Extracted data below:

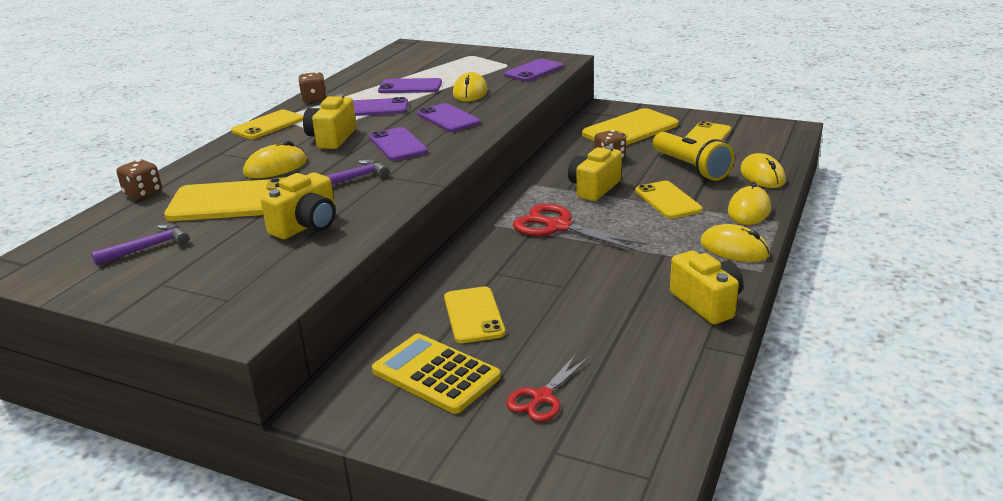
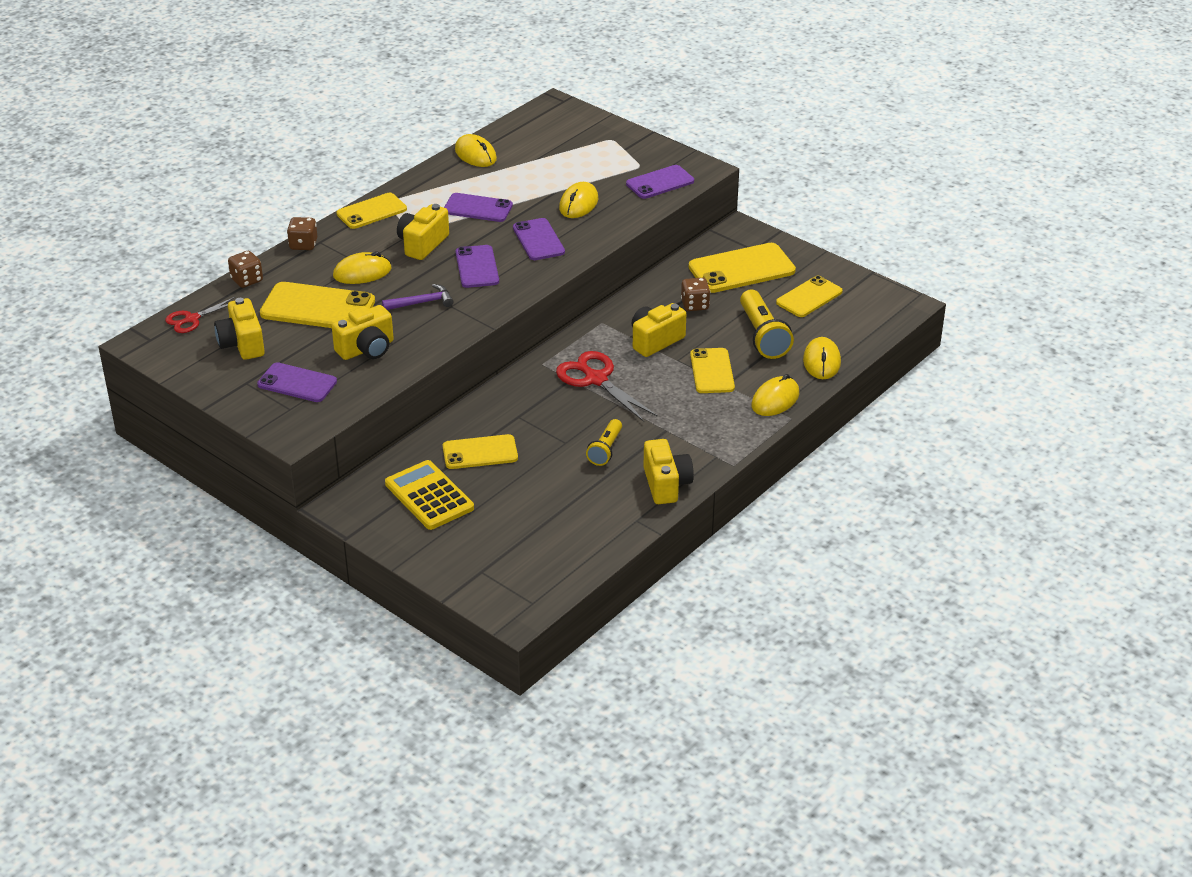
camera: 15 degrees right, 10 degrees up
(148, 247) = (242, 344): purple hammer -> yellow camera
(314, 99) = (426, 180): brown dice -> brown dice (303, 244)
(410, 87) = (525, 181): purple phone -> purple phone (297, 383)
(473, 315) = (480, 452): yellow phone -> yellow phone turned 75 degrees clockwise
(542, 397) = (494, 532): red scissors -> red scissors (192, 319)
(614, 284) = (605, 450): none -> yellow flashlight
(734, 249) = (729, 438): yellow mouse -> yellow mouse (475, 154)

End of Extracted data.

Please filter the data down to the lines containing the word "degrees".

camera: 15 degrees right, 10 degrees up
(473, 315) = (480, 452): yellow phone -> yellow phone turned 75 degrees clockwise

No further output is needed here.